Extracted records
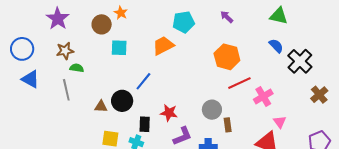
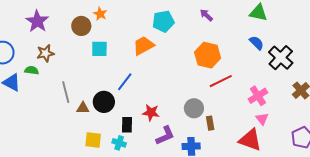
green semicircle: (77, 68) -> (32, 70), moved
gray line: (66, 90) -> (66, 92), moved
pink cross: (263, 97) -> (258, 96), moved

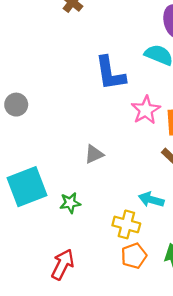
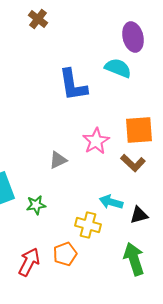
pink star: (146, 110) -> (96, 141), moved
orange pentagon: (134, 256) -> (65, 254), moved

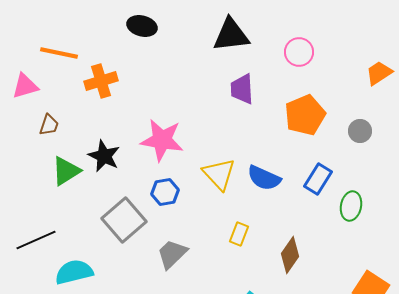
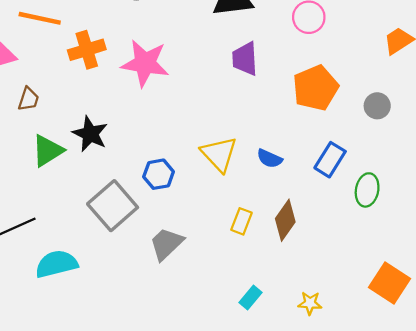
pink star: (162, 140) -> (145, 63), moved
blue semicircle: (264, 178) -> (270, 159), size x0.7
brown diamond: (290, 255) -> (285, 220), moved

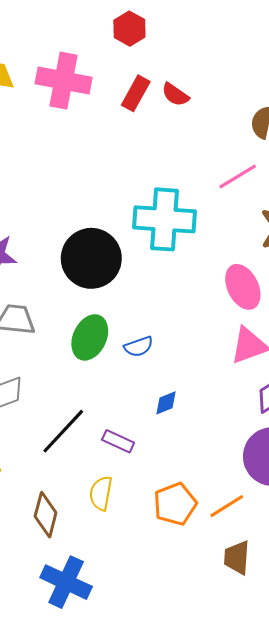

_EXERCISE_.
The answer must be an exact copy of every record above, minus the pictures.

_TASK SOLUTION_.
green semicircle: (77, 68) -> (32, 70), moved
gray line: (66, 90) -> (66, 92), moved
pink cross: (263, 97) -> (258, 96), moved

pink star: (146, 110) -> (96, 141), moved
orange pentagon: (134, 256) -> (65, 254), moved

pink star: (162, 140) -> (145, 63), moved
blue semicircle: (264, 178) -> (270, 159), size x0.7
brown diamond: (290, 255) -> (285, 220), moved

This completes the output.